### GIVEN RECORDS

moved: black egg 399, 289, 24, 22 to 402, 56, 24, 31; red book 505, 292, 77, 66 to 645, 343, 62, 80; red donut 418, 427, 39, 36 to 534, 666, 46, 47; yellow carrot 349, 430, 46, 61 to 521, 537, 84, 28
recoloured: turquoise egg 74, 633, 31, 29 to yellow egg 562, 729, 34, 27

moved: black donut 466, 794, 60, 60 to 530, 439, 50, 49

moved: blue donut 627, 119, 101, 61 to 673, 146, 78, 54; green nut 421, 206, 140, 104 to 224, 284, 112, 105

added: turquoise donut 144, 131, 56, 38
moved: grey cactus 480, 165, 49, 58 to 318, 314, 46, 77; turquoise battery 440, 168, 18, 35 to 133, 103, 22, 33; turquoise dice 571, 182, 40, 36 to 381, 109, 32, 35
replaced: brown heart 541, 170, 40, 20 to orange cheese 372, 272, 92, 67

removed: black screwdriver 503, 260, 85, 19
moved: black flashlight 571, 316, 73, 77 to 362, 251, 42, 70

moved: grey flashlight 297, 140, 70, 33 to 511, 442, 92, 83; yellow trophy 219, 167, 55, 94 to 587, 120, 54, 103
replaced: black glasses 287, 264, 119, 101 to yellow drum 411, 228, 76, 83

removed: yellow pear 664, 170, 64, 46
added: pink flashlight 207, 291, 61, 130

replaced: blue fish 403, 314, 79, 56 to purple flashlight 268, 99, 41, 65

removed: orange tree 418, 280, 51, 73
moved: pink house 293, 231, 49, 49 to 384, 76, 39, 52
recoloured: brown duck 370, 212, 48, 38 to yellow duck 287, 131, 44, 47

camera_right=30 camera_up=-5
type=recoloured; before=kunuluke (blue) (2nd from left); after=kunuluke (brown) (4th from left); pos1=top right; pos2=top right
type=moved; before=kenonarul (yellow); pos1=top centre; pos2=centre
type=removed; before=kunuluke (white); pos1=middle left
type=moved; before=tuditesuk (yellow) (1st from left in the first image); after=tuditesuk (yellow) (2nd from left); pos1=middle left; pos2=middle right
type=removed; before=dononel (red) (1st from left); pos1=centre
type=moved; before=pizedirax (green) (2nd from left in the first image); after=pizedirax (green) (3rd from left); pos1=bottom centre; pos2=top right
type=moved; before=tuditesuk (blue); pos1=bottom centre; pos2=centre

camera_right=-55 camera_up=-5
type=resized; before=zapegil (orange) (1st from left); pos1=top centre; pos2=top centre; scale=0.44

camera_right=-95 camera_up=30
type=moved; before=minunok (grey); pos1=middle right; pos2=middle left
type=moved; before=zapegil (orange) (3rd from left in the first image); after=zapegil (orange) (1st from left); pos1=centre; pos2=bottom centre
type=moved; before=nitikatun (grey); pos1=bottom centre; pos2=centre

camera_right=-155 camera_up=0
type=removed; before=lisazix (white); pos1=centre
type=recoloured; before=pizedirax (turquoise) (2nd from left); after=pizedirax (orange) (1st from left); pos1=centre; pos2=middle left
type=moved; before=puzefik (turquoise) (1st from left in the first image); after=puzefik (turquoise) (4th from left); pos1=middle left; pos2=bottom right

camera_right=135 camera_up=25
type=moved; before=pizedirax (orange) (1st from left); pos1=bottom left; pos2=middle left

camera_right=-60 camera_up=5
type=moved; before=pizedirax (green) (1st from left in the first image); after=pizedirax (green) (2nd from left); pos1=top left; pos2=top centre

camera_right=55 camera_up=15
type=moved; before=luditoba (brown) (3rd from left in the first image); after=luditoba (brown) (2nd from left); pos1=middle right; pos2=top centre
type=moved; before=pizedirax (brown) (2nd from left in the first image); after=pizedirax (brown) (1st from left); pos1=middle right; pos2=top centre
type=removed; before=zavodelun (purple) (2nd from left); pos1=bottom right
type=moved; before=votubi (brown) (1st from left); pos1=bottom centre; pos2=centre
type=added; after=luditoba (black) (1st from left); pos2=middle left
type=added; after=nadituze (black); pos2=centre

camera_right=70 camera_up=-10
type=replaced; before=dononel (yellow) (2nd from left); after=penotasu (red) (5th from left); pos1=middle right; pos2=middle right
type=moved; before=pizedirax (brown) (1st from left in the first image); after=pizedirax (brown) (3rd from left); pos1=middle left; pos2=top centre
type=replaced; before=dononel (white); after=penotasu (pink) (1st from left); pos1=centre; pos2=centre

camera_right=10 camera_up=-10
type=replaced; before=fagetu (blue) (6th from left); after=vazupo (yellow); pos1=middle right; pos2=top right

### YOUR OBJECTIVE
From the data above, extract every line in its exact form.

### TASK RESPONSE
moved: black egg 399, 289, 24, 22 to 402, 56, 24, 31; red book 505, 292, 77, 66 to 645, 343, 62, 80; red donut 418, 427, 39, 36 to 534, 666, 46, 47; yellow carrot 349, 430, 46, 61 to 521, 537, 84, 28
recoloured: turquoise egg 74, 633, 31, 29 to yellow egg 562, 729, 34, 27

moved: black donut 466, 794, 60, 60 to 530, 439, 50, 49

moved: blue donut 627, 119, 101, 61 to 673, 146, 78, 54; green nut 421, 206, 140, 104 to 224, 284, 112, 105

added: turquoise donut 144, 131, 56, 38
moved: grey cactus 480, 165, 49, 58 to 318, 314, 46, 77; turquoise battery 440, 168, 18, 35 to 133, 103, 22, 33; turquoise dice 571, 182, 40, 36 to 381, 109, 32, 35
replaced: brown heart 541, 170, 40, 20 to orange cheese 372, 272, 92, 67

removed: black screwdriver 503, 260, 85, 19
moved: black flashlight 571, 316, 73, 77 to 362, 251, 42, 70

moved: grey flashlight 297, 140, 70, 33 to 511, 442, 92, 83; yellow trophy 219, 167, 55, 94 to 587, 120, 54, 103
replaced: black glasses 287, 264, 119, 101 to yellow drum 411, 228, 76, 83

removed: yellow pear 664, 170, 64, 46
added: pink flashlight 207, 291, 61, 130

replaced: blue fish 403, 314, 79, 56 to purple flashlight 268, 99, 41, 65

removed: orange tree 418, 280, 51, 73
moved: pink house 293, 231, 49, 49 to 384, 76, 39, 52
recoloured: brown duck 370, 212, 48, 38 to yellow duck 287, 131, 44, 47

camera_right=30 camera_up=-5
type=recoloured; before=kunuluke (blue) (2nd from left); after=kunuluke (brown) (4th from left); pos1=top right; pos2=top right
type=moved; before=kenonarul (yellow); pos1=top centre; pos2=centre
type=removed; before=kunuluke (white); pos1=middle left
type=moved; before=tuditesuk (yellow) (1st from left in the first image); after=tuditesuk (yellow) (2nd from left); pos1=middle left; pos2=middle right
type=removed; before=dononel (red) (1st from left); pos1=centre
type=moved; before=pizedirax (green) (2nd from left in the first image); after=pizedirax (green) (3rd from left); pos1=bottom centre; pos2=top right
type=moved; before=tuditesuk (blue); pos1=bottom centre; pos2=centre

camera_right=-55 camera_up=-5
type=resized; before=zapegil (orange) (1st from left); pos1=top centre; pos2=top centre; scale=0.44

camera_right=-95 camera_up=30
type=moved; before=minunok (grey); pos1=middle right; pos2=middle left
type=moved; before=zapegil (orange) (3rd from left in the first image); after=zapegil (orange) (1st from left); pos1=centre; pos2=bottom centre
type=moved; before=nitikatun (grey); pos1=bottom centre; pos2=centre

camera_right=-155 camera_up=0
type=removed; before=lisazix (white); pos1=centre
type=recoloured; before=pizedirax (turquoise) (2nd from left); after=pizedirax (orange) (1st from left); pos1=centre; pos2=middle left
type=moved; before=puzefik (turquoise) (1st from left in the first image); after=puzefik (turquoise) (4th from left); pos1=middle left; pos2=bottom right

camera_right=135 camera_up=25
type=moved; before=pizedirax (orange) (1st from left); pos1=bottom left; pos2=middle left

camera_right=-60 camera_up=5
type=moved; before=pizedirax (green) (1st from left in the first image); after=pizedirax (green) (2nd from left); pos1=top left; pos2=top centre

camera_right=55 camera_up=15
type=moved; before=luditoba (brown) (3rd from left in the first image); after=luditoba (brown) (2nd from left); pos1=middle right; pos2=top centre
type=moved; before=pizedirax (brown) (2nd from left in the first image); after=pizedirax (brown) (1st from left); pos1=middle right; pos2=top centre
type=removed; before=zavodelun (purple) (2nd from left); pos1=bottom right
type=moved; before=votubi (brown) (1st from left); pos1=bottom centre; pos2=centre
type=added; after=luditoba (black) (1st from left); pos2=middle left
type=added; after=nadituze (black); pos2=centre

camera_right=70 camera_up=-10
type=replaced; before=dononel (yellow) (2nd from left); after=penotasu (red) (5th from left); pos1=middle right; pos2=middle right
type=moved; before=pizedirax (brown) (1st from left in the first image); after=pizedirax (brown) (3rd from left); pos1=middle left; pos2=top centre
type=replaced; before=dononel (white); after=penotasu (pink) (1st from left); pos1=centre; pos2=centre

camera_right=10 camera_up=-10
type=replaced; before=fagetu (blue) (6th from left); after=vazupo (yellow); pos1=middle right; pos2=top right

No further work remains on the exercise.